Input data Block Start

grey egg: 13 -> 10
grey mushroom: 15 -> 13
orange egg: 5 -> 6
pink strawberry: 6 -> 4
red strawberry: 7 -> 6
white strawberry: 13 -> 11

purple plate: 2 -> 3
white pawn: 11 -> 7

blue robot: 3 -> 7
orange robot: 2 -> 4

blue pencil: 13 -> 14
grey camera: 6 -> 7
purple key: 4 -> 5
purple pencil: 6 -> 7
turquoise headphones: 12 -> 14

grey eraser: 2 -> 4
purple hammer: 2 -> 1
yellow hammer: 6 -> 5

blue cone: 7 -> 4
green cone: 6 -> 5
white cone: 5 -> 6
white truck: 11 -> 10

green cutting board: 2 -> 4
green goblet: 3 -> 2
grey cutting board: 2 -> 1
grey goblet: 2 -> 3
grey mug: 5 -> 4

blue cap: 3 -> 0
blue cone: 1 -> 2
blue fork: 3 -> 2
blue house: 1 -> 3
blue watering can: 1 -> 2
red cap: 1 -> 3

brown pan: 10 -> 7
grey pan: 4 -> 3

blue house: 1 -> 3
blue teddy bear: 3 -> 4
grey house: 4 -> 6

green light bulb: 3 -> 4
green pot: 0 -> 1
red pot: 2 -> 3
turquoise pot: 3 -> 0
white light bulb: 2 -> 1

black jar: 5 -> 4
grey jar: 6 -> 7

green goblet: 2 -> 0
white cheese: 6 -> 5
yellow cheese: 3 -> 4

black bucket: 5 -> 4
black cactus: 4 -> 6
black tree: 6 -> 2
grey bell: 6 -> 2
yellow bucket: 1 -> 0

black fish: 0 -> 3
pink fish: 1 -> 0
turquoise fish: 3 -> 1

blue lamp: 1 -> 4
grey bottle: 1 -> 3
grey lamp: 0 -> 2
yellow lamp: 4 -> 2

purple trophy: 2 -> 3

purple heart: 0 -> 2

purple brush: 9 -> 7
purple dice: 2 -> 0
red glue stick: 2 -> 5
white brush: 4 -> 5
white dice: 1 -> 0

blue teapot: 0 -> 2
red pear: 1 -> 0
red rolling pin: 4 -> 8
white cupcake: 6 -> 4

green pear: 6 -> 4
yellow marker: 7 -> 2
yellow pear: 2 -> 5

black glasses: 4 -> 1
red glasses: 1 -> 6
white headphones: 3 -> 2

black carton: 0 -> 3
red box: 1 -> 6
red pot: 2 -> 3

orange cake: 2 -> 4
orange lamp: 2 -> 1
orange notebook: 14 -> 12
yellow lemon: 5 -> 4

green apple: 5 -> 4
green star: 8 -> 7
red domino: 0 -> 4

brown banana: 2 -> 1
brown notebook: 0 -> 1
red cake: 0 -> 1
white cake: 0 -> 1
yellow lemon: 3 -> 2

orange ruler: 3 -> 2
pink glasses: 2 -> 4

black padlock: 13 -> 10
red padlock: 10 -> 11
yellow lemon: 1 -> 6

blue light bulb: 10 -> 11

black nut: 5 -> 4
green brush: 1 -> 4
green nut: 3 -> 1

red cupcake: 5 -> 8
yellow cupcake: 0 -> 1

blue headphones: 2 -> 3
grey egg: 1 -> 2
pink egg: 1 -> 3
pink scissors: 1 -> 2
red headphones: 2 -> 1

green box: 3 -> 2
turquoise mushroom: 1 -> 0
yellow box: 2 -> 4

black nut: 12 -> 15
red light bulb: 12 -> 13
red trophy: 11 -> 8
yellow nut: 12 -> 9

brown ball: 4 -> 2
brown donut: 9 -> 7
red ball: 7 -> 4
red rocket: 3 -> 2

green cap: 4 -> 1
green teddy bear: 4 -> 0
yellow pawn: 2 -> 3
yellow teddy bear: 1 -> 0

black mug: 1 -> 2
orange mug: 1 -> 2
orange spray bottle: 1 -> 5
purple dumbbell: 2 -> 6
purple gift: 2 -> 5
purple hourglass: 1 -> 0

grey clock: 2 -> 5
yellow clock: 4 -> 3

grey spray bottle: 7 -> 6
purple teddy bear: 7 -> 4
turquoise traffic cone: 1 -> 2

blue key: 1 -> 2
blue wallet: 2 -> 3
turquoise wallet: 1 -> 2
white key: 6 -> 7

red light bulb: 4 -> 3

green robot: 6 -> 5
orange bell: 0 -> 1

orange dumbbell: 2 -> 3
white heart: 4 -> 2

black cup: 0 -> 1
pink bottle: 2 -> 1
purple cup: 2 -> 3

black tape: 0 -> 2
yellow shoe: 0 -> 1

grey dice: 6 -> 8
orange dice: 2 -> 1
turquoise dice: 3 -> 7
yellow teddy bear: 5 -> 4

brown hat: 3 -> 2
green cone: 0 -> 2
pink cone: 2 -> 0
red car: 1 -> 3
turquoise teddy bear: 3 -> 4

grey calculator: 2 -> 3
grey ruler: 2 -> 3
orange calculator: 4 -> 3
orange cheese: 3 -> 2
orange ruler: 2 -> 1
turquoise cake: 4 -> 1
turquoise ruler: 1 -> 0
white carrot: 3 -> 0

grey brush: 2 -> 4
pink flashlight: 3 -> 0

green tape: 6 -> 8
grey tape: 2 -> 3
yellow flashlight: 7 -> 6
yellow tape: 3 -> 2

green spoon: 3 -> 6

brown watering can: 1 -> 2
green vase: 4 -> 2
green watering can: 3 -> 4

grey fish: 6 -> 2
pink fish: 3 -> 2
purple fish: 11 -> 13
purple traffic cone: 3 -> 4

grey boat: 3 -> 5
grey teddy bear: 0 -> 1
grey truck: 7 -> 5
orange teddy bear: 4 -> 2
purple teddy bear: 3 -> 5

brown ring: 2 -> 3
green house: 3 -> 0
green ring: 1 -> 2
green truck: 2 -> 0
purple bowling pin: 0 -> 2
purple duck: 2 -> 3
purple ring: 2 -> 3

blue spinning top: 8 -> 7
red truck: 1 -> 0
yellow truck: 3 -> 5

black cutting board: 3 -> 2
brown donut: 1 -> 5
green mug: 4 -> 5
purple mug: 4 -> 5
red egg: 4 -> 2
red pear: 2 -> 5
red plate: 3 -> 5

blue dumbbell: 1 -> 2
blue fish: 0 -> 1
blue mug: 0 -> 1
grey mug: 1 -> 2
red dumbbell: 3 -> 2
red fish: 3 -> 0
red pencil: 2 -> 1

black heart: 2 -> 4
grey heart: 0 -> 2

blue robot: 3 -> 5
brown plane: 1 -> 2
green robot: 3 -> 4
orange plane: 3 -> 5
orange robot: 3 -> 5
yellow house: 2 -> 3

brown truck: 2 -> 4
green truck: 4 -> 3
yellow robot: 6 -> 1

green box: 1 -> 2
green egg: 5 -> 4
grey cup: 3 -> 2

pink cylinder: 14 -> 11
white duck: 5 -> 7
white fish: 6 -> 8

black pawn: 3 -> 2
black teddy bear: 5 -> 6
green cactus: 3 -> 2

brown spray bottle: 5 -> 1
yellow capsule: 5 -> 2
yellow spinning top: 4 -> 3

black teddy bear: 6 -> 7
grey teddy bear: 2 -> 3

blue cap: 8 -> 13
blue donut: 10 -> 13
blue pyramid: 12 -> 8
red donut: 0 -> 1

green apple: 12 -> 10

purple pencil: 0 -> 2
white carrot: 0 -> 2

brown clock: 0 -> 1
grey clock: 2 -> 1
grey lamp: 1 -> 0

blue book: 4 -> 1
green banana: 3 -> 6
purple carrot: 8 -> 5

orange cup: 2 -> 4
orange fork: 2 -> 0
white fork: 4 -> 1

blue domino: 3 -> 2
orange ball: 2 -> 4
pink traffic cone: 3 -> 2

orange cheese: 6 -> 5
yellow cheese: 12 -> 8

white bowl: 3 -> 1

Input data Block End

[Work item]
Copy word for word the stretch of entries above from the line that has "grey spray bottle: 7 -> 6" through the line that has "white carrot: 3 -> 0", both ends included, and nothing outside it.

[Response for this exercise]
grey spray bottle: 7 -> 6
purple teddy bear: 7 -> 4
turquoise traffic cone: 1 -> 2

blue key: 1 -> 2
blue wallet: 2 -> 3
turquoise wallet: 1 -> 2
white key: 6 -> 7

red light bulb: 4 -> 3

green robot: 6 -> 5
orange bell: 0 -> 1

orange dumbbell: 2 -> 3
white heart: 4 -> 2

black cup: 0 -> 1
pink bottle: 2 -> 1
purple cup: 2 -> 3

black tape: 0 -> 2
yellow shoe: 0 -> 1

grey dice: 6 -> 8
orange dice: 2 -> 1
turquoise dice: 3 -> 7
yellow teddy bear: 5 -> 4

brown hat: 3 -> 2
green cone: 0 -> 2
pink cone: 2 -> 0
red car: 1 -> 3
turquoise teddy bear: 3 -> 4

grey calculator: 2 -> 3
grey ruler: 2 -> 3
orange calculator: 4 -> 3
orange cheese: 3 -> 2
orange ruler: 2 -> 1
turquoise cake: 4 -> 1
turquoise ruler: 1 -> 0
white carrot: 3 -> 0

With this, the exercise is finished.